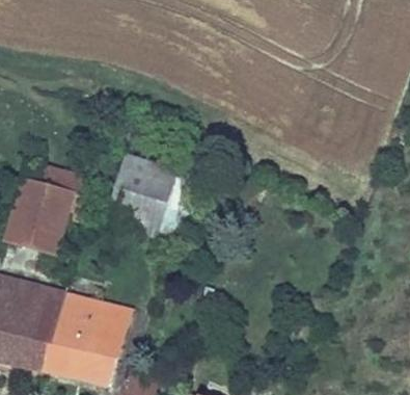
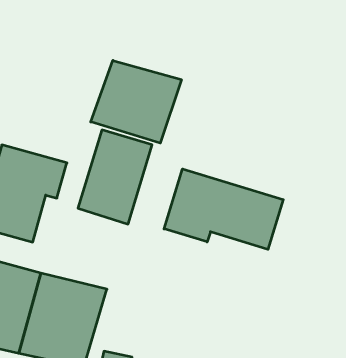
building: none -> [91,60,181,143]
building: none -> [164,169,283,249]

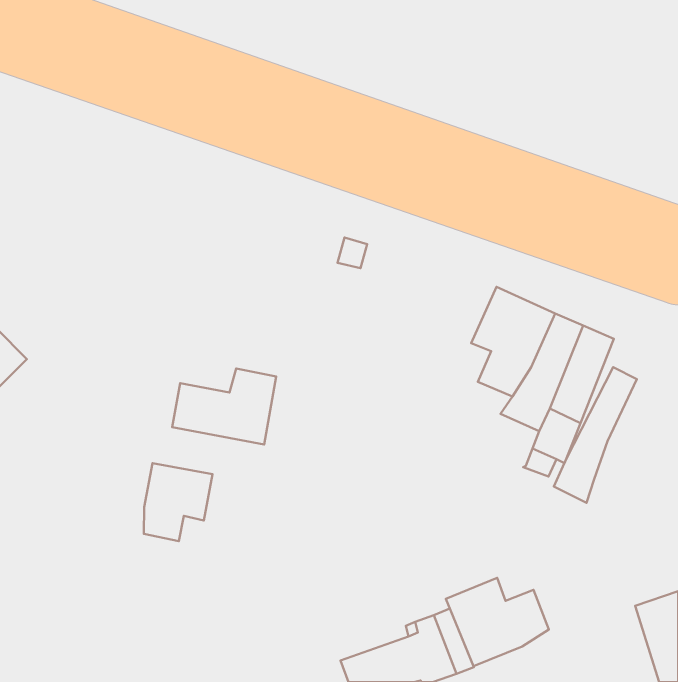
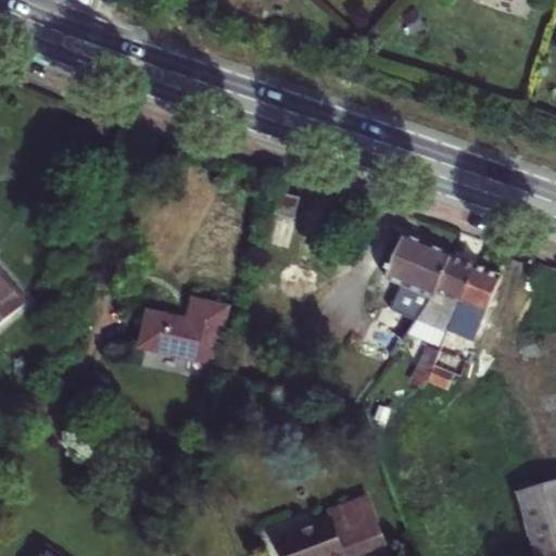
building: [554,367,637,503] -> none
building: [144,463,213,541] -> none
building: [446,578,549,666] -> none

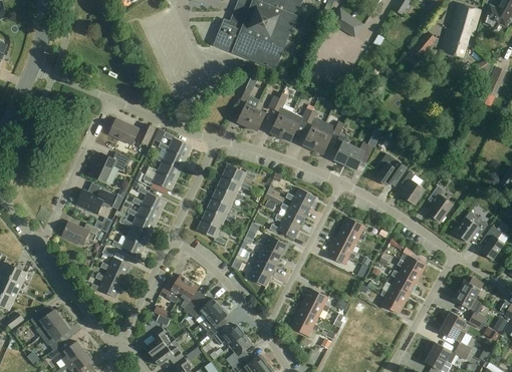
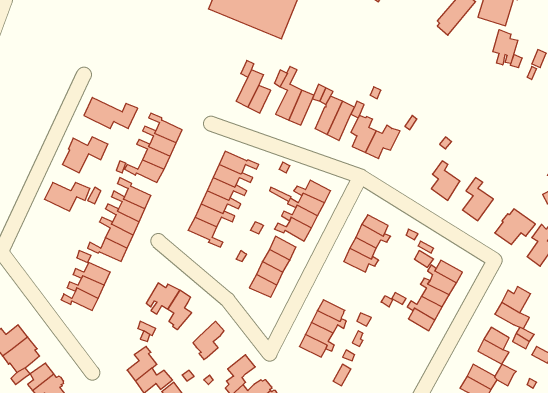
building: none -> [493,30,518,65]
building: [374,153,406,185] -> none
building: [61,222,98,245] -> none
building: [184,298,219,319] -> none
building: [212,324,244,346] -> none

## [Goal of the exercise]
Go through the entries and retype them exactly, except for the images.

## [Exercise output]
building: none -> [91,60,181,143]
building: none -> [164,169,283,249]

building: [554,367,637,503] -> none
building: [144,463,213,541] -> none
building: [446,578,549,666] -> none

building: none -> [493,30,518,65]
building: [374,153,406,185] -> none
building: [61,222,98,245] -> none
building: [184,298,219,319] -> none
building: [212,324,244,346] -> none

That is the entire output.